(Image change detection data)
_ _ _
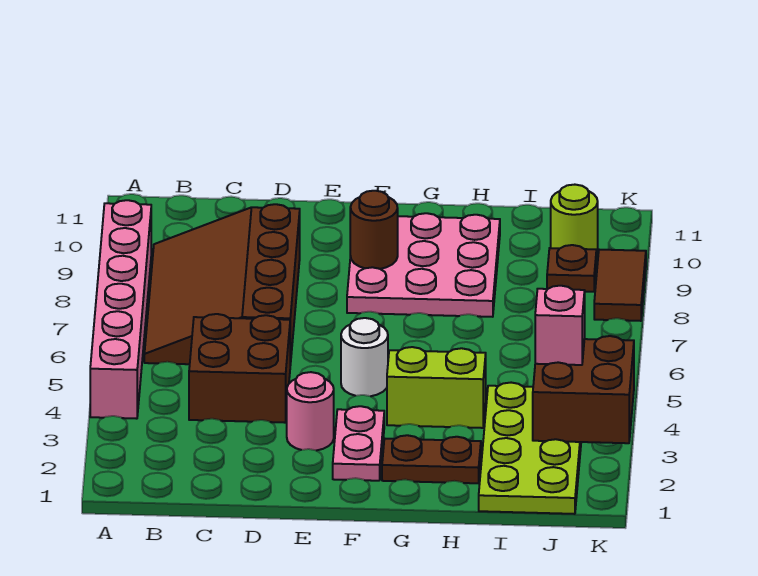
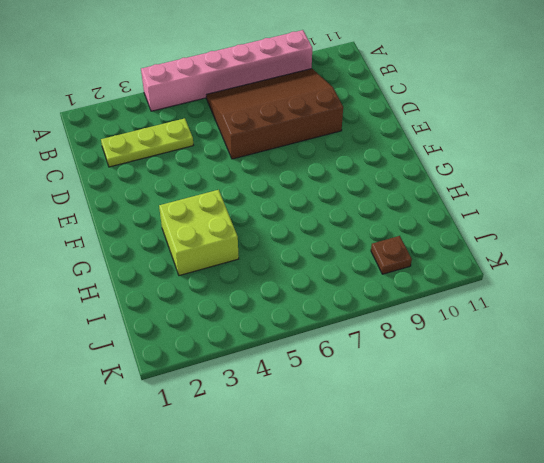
lime plate C2:C4 level 1 -> brown brick C4:D5 level 1
lime brick G3:H4 level 1 -> lime brick G4:H4 level 1
none -> pink round brick E3 level 1
none -> pink plate F2:F3 level 1
none -> white round brick F5 level 1

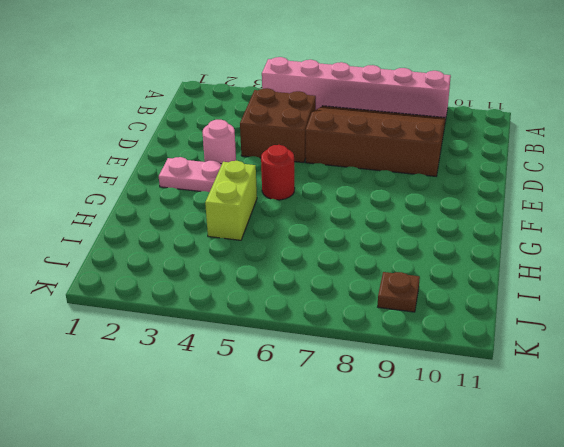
red round brick F5 level 1 -> white round brick F5 level 1
none -> pink plate F8:H10 level 1
none -> brown plate G2:H2 level 1
none -> lime plate I1:J4 level 1

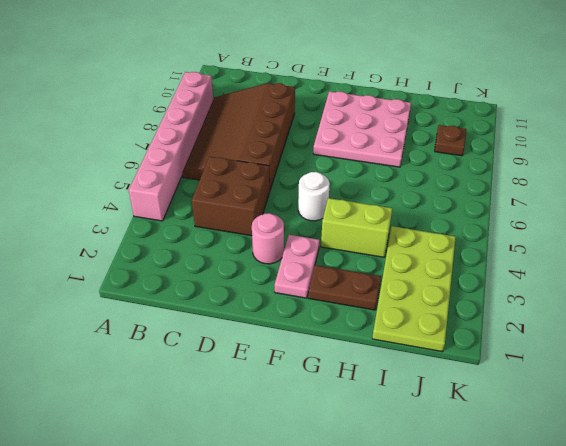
none -> lime round brick J10 level 1
none -> brown tile K8:K9 level 1
none -> brown round brick F9 level 2

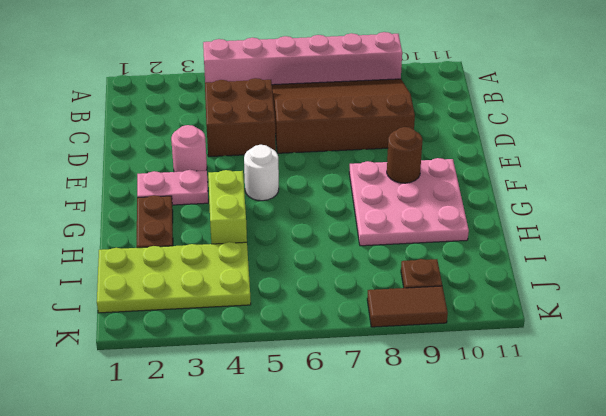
none -> lime round brick J10 level 1
none -> brown brick J3:K4 level 2
none -> pink brick J4 level 3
_ _ _
Directions for this task:
Without including any picture, repeat the data exactly.

Written solution:
lime plate C2:C4 level 1 -> brown brick C4:D5 level 1
lime brick G3:H4 level 1 -> lime brick G4:H4 level 1
none -> pink round brick E3 level 1
none -> pink plate F2:F3 level 1
none -> white round brick F5 level 1

red round brick F5 level 1 -> white round brick F5 level 1
none -> pink plate F8:H10 level 1
none -> brown plate G2:H2 level 1
none -> lime plate I1:J4 level 1

none -> lime round brick J10 level 1
none -> brown tile K8:K9 level 1
none -> brown round brick F9 level 2

none -> lime round brick J10 level 1
none -> brown brick J3:K4 level 2
none -> pink brick J4 level 3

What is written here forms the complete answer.